=== TASK GOAL ===
Please output exactly the part of the records below that opens with the line containing "white notebook: 7 -> 6" and closes with the line containing "pink cupcake: 5 -> 3", both lines included, and nothing else.

=== THE RECORDS ===
━━━━━━━━━━━━━━━━━━━━
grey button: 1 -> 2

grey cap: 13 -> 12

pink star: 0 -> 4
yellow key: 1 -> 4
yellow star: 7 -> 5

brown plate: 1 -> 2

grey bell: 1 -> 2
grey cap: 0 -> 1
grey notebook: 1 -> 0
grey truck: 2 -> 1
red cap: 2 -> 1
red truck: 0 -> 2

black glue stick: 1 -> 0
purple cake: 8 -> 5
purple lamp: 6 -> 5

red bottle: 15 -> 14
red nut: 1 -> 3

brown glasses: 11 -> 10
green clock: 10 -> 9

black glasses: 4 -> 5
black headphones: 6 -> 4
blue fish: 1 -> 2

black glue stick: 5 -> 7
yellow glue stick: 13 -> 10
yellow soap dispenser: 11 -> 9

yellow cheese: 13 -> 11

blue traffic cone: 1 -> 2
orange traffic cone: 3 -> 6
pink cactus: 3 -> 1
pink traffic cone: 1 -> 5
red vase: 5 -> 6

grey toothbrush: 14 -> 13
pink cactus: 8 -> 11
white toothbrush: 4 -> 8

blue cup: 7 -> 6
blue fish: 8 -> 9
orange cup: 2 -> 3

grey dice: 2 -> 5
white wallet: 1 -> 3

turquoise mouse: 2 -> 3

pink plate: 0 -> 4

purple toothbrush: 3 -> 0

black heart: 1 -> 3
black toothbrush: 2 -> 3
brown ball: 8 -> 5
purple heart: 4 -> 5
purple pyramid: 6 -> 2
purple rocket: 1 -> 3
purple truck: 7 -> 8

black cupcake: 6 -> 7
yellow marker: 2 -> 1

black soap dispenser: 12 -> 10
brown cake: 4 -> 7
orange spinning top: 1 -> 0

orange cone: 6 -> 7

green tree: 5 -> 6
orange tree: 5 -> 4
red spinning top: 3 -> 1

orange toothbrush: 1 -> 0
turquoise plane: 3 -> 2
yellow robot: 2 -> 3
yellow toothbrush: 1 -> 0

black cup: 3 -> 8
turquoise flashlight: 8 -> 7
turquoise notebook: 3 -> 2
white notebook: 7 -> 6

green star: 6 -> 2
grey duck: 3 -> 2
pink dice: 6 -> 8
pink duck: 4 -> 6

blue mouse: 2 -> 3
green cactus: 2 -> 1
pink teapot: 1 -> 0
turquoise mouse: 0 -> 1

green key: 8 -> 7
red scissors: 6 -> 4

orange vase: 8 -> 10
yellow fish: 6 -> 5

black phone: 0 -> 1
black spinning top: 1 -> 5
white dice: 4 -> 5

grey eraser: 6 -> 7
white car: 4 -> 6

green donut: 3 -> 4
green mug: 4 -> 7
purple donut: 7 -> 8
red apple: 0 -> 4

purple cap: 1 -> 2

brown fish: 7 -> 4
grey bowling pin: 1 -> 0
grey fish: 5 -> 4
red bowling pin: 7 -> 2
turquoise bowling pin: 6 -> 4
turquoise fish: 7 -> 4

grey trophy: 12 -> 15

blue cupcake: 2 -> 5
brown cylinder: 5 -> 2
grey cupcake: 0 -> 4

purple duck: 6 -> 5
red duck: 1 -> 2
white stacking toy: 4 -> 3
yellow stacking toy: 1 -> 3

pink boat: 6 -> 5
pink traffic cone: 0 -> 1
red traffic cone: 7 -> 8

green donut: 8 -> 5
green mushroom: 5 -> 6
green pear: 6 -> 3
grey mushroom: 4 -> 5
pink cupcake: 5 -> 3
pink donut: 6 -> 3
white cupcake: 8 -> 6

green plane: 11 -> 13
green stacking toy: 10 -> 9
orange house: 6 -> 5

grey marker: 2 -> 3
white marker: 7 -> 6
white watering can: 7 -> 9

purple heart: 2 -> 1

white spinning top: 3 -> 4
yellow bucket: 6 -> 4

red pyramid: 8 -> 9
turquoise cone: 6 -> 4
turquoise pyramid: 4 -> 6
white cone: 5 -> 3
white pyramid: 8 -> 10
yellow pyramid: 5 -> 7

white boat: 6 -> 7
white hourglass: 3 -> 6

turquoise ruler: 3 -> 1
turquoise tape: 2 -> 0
━━━━━━━━━━━━━━━━━━━━
=== WORKED SOLUTION ===
white notebook: 7 -> 6

green star: 6 -> 2
grey duck: 3 -> 2
pink dice: 6 -> 8
pink duck: 4 -> 6

blue mouse: 2 -> 3
green cactus: 2 -> 1
pink teapot: 1 -> 0
turquoise mouse: 0 -> 1

green key: 8 -> 7
red scissors: 6 -> 4

orange vase: 8 -> 10
yellow fish: 6 -> 5

black phone: 0 -> 1
black spinning top: 1 -> 5
white dice: 4 -> 5

grey eraser: 6 -> 7
white car: 4 -> 6

green donut: 3 -> 4
green mug: 4 -> 7
purple donut: 7 -> 8
red apple: 0 -> 4

purple cap: 1 -> 2

brown fish: 7 -> 4
grey bowling pin: 1 -> 0
grey fish: 5 -> 4
red bowling pin: 7 -> 2
turquoise bowling pin: 6 -> 4
turquoise fish: 7 -> 4

grey trophy: 12 -> 15

blue cupcake: 2 -> 5
brown cylinder: 5 -> 2
grey cupcake: 0 -> 4

purple duck: 6 -> 5
red duck: 1 -> 2
white stacking toy: 4 -> 3
yellow stacking toy: 1 -> 3

pink boat: 6 -> 5
pink traffic cone: 0 -> 1
red traffic cone: 7 -> 8

green donut: 8 -> 5
green mushroom: 5 -> 6
green pear: 6 -> 3
grey mushroom: 4 -> 5
pink cupcake: 5 -> 3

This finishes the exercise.